## [DATASET EXCERPTS]
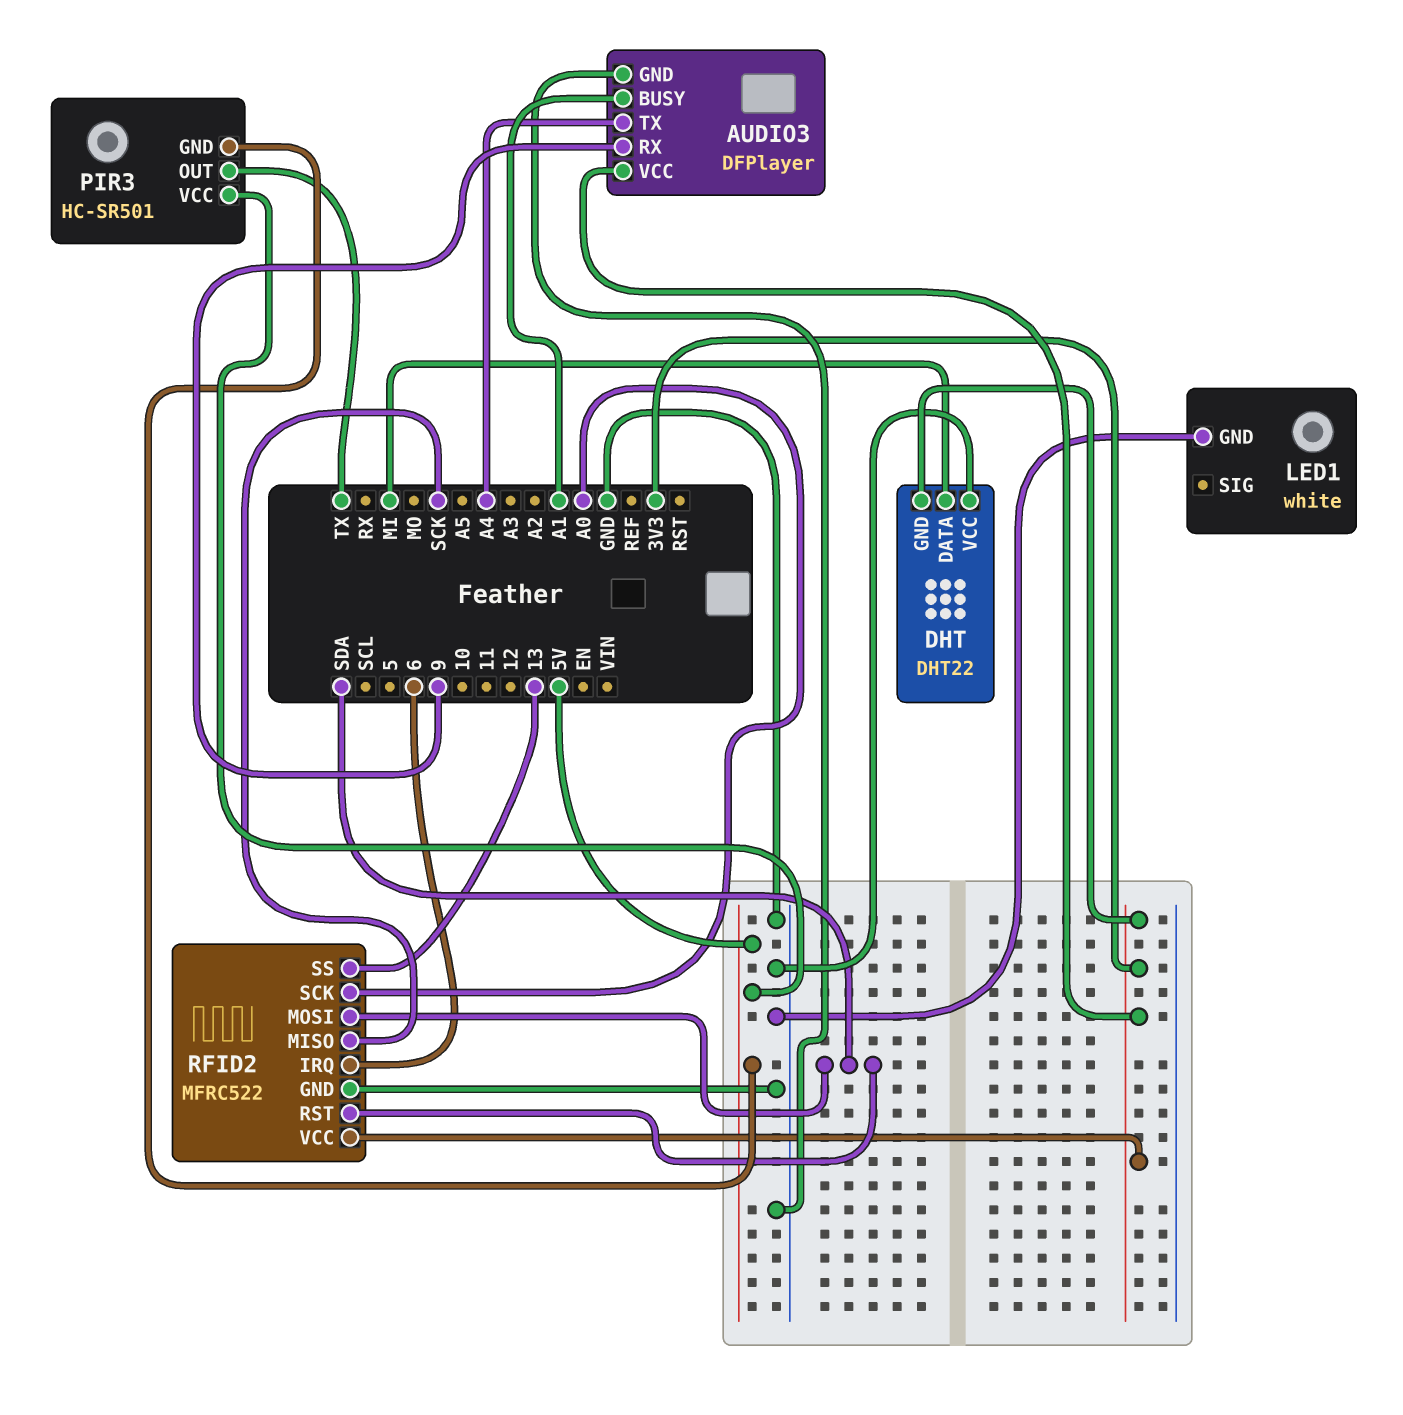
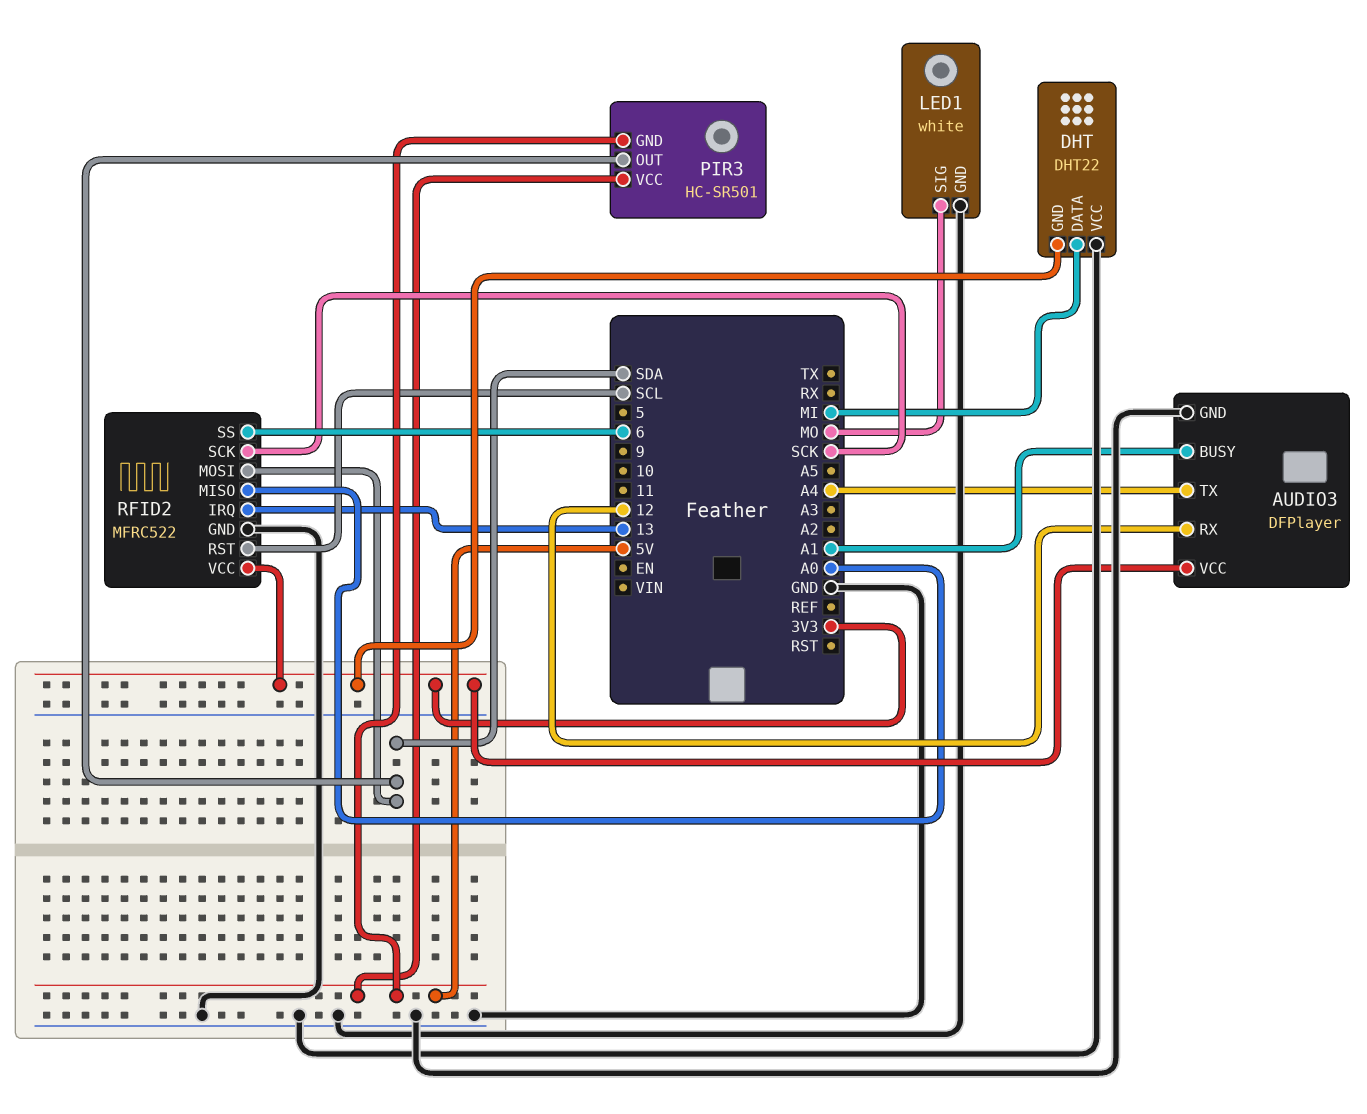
AUDIO3 pin RX: 9 -> 12
LED1 pin SIG: none -> MO
PIR3 pin OUT: TX -> SDA
RFID2 pin IRQ: 6 -> 13
RFID2 pin MISO: SCK -> A0
RFID2 pin RST: SDA -> SCL
RFID2 pin SCK: A0 -> SCK
RFID2 pin SS: 13 -> 6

## [ASSIGNMENT]
Everything from the line that contains "RFID2 pin MISO: SCK -> A0" through the end of the records must be duplicated exactly, and nothing outside that range.

## [RESULT]
RFID2 pin MISO: SCK -> A0
RFID2 pin RST: SDA -> SCL
RFID2 pin SCK: A0 -> SCK
RFID2 pin SS: 13 -> 6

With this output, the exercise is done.